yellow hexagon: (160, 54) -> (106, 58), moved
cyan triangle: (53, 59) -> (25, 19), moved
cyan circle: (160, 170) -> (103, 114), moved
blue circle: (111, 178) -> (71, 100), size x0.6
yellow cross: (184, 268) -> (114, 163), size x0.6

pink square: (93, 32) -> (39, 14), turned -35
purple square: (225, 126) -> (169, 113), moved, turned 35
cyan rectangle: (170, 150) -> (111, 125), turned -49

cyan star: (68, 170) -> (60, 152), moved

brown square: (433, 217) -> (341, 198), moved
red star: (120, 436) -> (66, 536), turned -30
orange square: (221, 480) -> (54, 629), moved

--

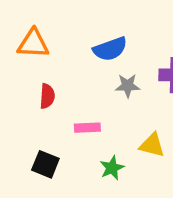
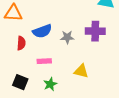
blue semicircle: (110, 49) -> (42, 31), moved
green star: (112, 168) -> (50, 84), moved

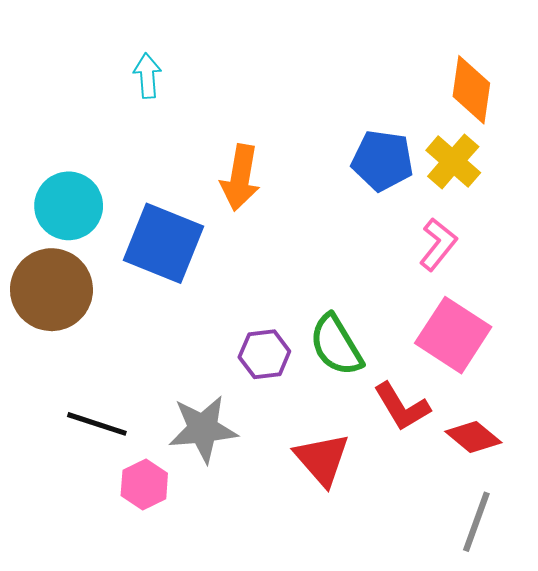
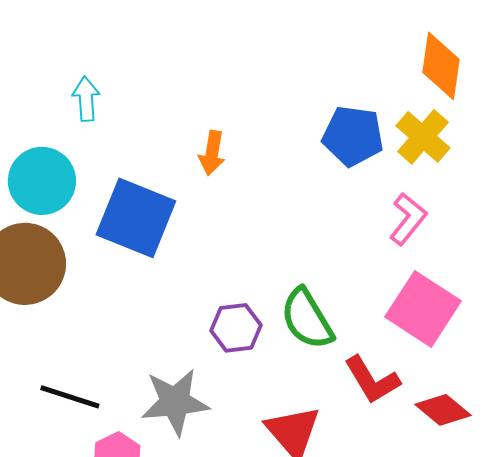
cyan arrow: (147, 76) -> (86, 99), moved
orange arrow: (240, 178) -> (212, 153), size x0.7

→ **Task brief**: Look through the entries. Copy out each line with "blue" in it.

→ **Reply**:
blue circle: (111, 178) -> (71, 100), size x0.6
blue semicircle: (110, 49) -> (42, 31), moved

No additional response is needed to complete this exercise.